_JOB_
Give back an exact copy of the lines in the records below, from the line that has "camera: 90 degrees left, 5 degrees up" through the line that has "pink eraser [492,388,583,457]", and nothing besides.
Start of DATA EXTRACT
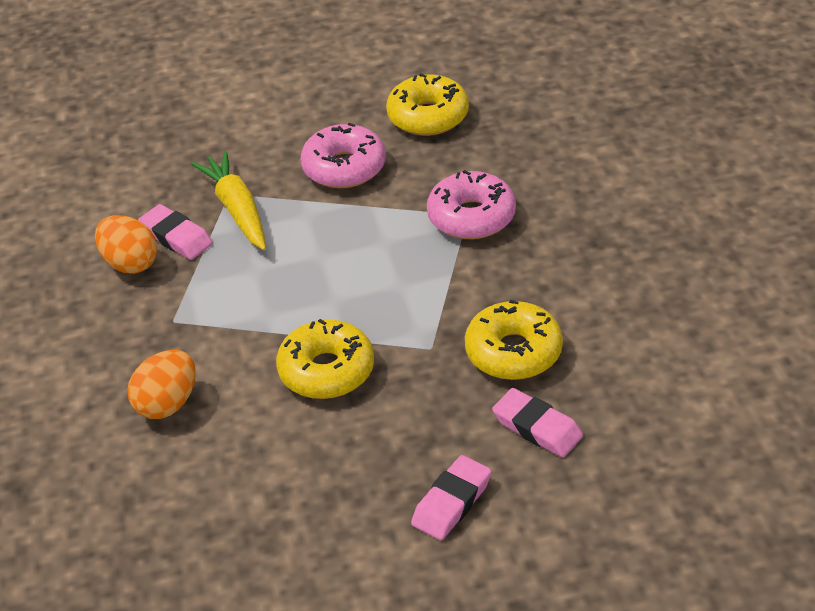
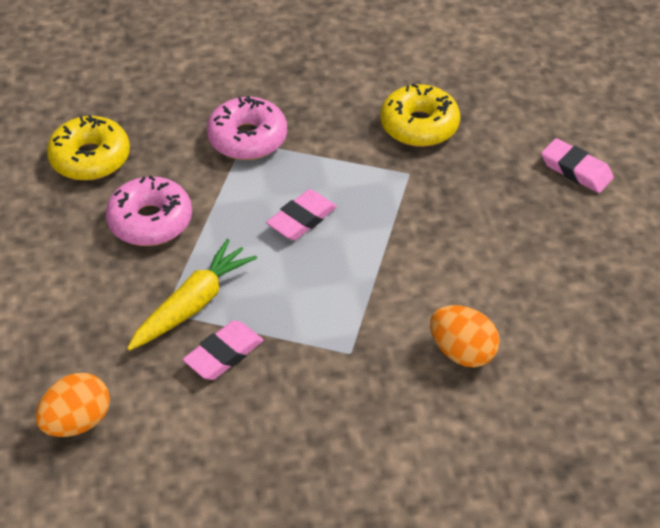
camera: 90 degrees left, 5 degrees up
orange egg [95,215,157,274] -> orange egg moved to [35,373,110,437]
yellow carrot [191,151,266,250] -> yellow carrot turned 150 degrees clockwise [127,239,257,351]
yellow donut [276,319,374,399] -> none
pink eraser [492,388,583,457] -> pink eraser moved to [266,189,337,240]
End of DATA EXTRACT
Start of DATA EXTRACT
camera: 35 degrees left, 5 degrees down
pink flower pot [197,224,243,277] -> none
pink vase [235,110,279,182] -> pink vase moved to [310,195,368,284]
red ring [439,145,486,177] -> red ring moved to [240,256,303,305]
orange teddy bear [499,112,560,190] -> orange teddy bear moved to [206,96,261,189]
End of DATA EXTRACT
_WRITTEN SOLUTION_
camera: 90 degrees left, 5 degrees up
orange egg [95,215,157,274] -> orange egg moved to [35,373,110,437]
yellow carrot [191,151,266,250] -> yellow carrot turned 150 degrees clockwise [127,239,257,351]
yellow donut [276,319,374,399] -> none
pink eraser [492,388,583,457] -> pink eraser moved to [266,189,337,240]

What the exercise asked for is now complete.